_Work to be completed:_ Pictures aside, output each record exactly.

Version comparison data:
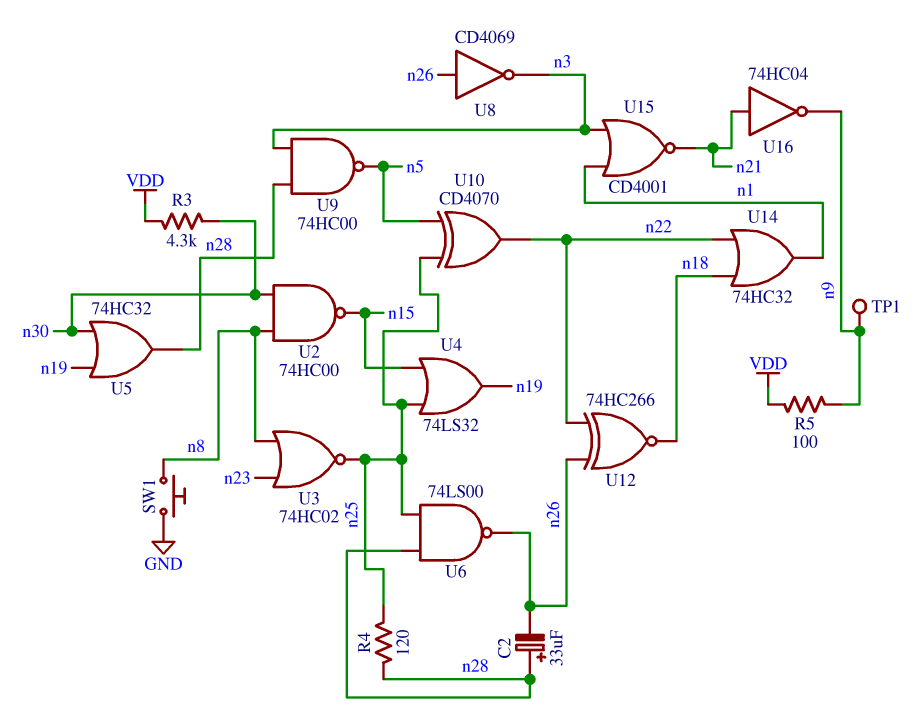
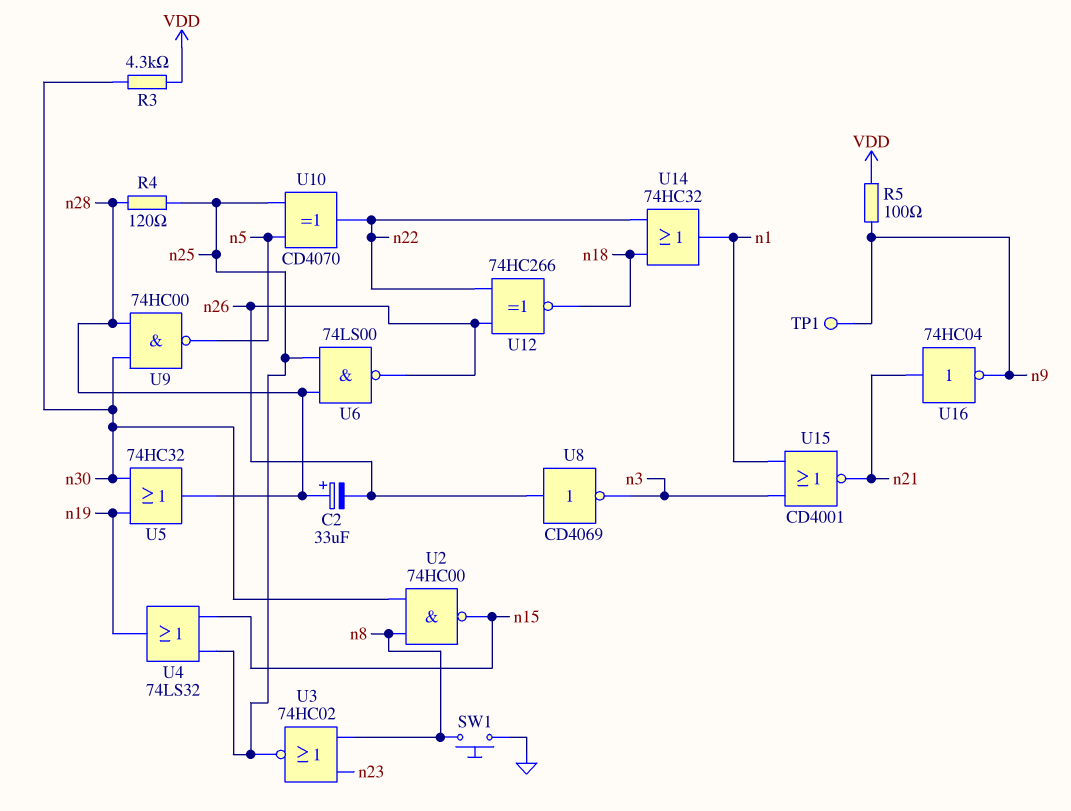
U9: NAND 74HC00 (in n3, in n28, out n5) -> NAND 74HC00 (in n28, in n30, out n5)

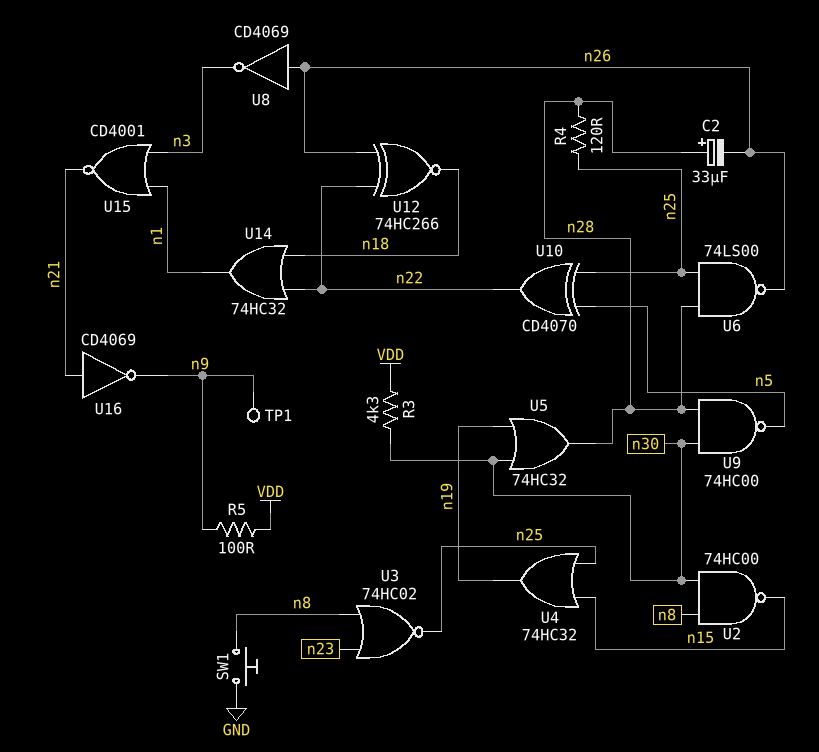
U4: OR 74LS32 (in n15, in n25, out n19) -> OR 74HC32 (in n15, in n25, out n19)
U16: NOT 74HC04 (in n21, out n9) -> NOT CD4069 (in n21, out n9)

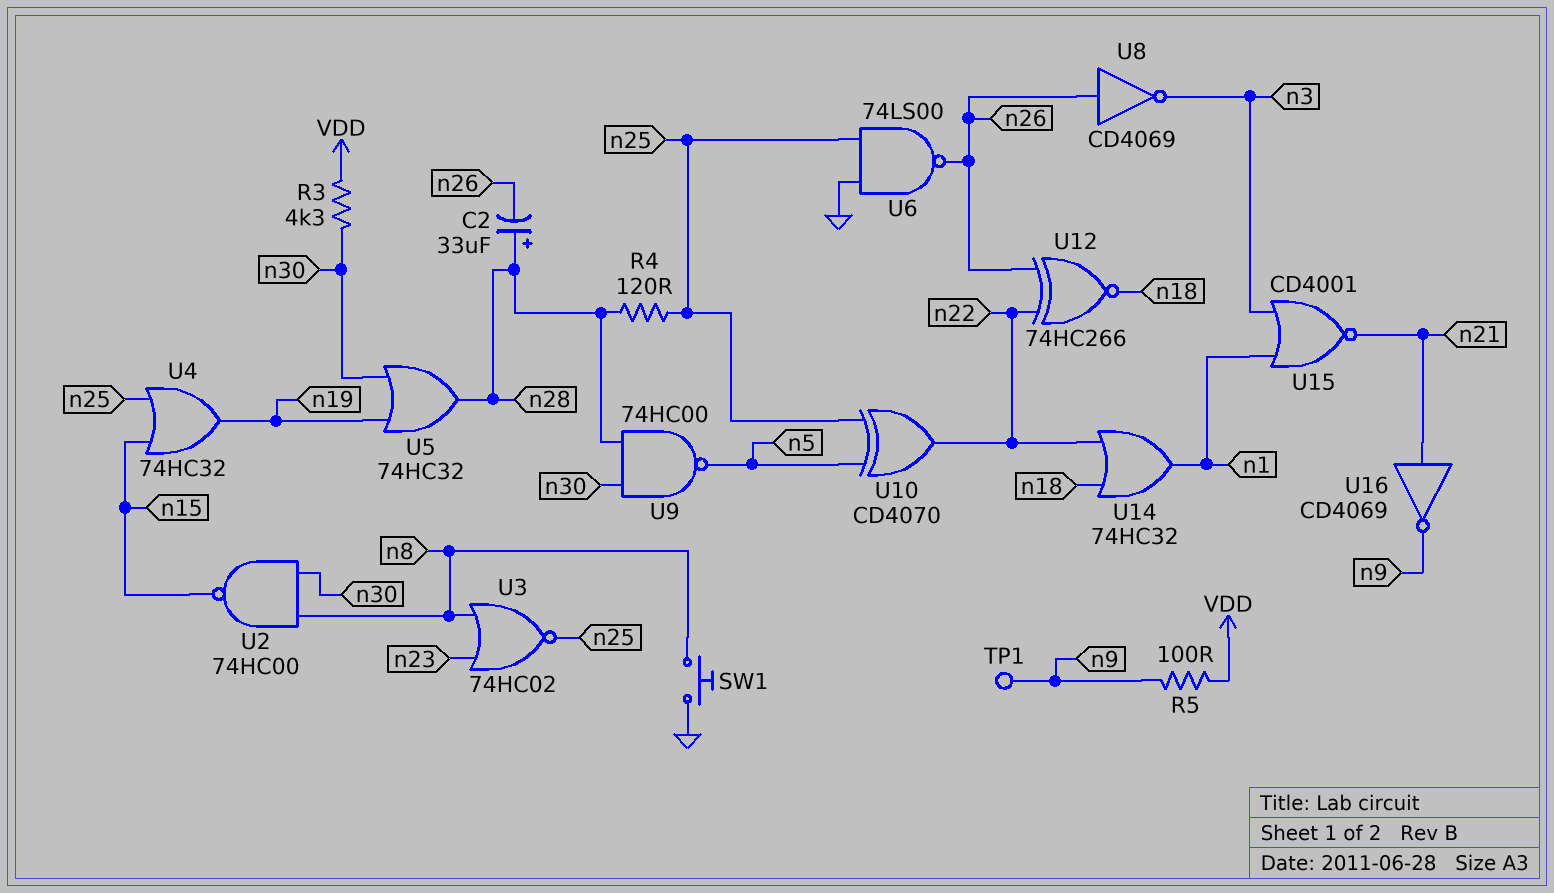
U6: NAND 74LS00 (in n25, in n28, out n26) -> NAND 74LS00 (in GND, in n25, out n26)

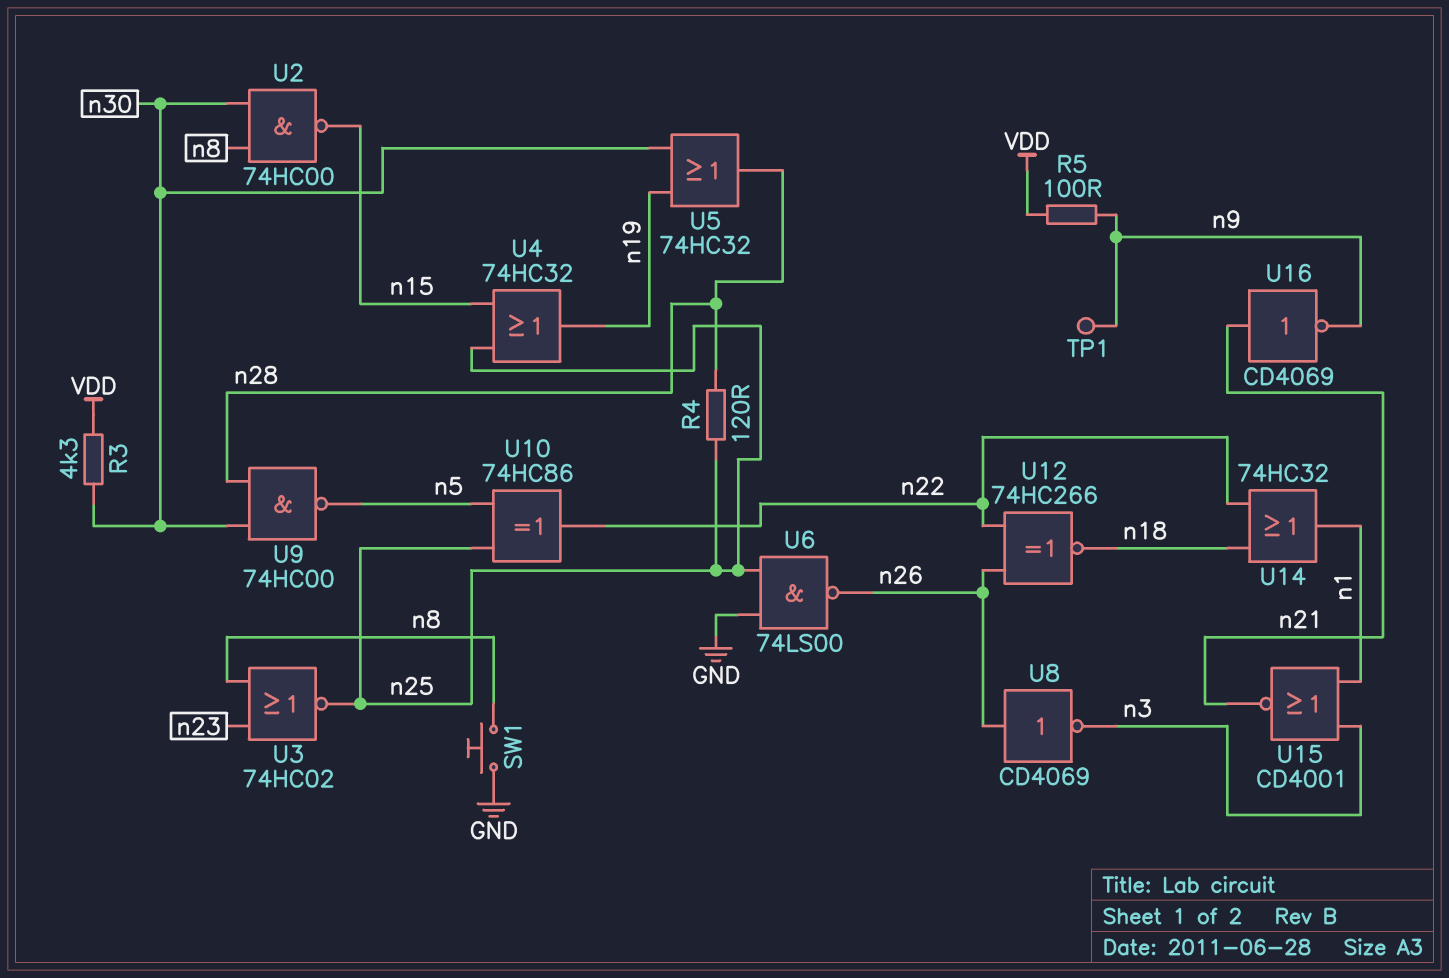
C2: 33uF (plus n28, minus n26) -> none
U10: XOR CD4070 (in n5, in n25, out n22) -> XOR 74HC86 (in n5, in n25, out n22)

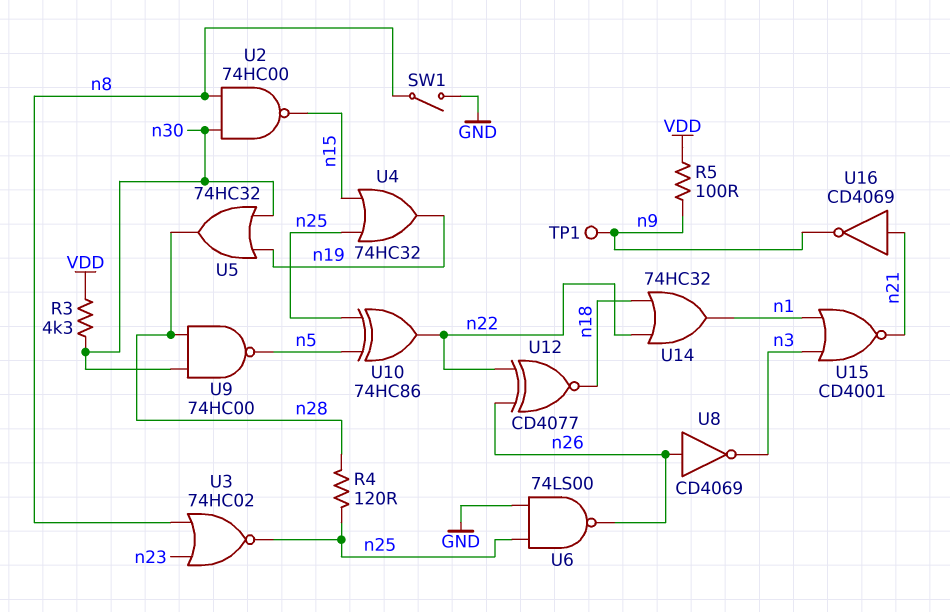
SW1: button (GND, n8) -> switch (GND, n8)
U12: XNOR 74HC266 (in n22, in n26, out n18) -> XNOR CD4077 (in n22, in n26, out n18)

_Output of the exercise:_
U9: NAND 74HC00 (in n3, in n28, out n5) -> NAND 74HC00 (in n28, in n30, out n5)

U4: OR 74LS32 (in n15, in n25, out n19) -> OR 74HC32 (in n15, in n25, out n19)
U16: NOT 74HC04 (in n21, out n9) -> NOT CD4069 (in n21, out n9)

U6: NAND 74LS00 (in n25, in n28, out n26) -> NAND 74LS00 (in GND, in n25, out n26)

C2: 33uF (plus n28, minus n26) -> none
U10: XOR CD4070 (in n5, in n25, out n22) -> XOR 74HC86 (in n5, in n25, out n22)

SW1: button (GND, n8) -> switch (GND, n8)
U12: XNOR 74HC266 (in n22, in n26, out n18) -> XNOR CD4077 (in n22, in n26, out n18)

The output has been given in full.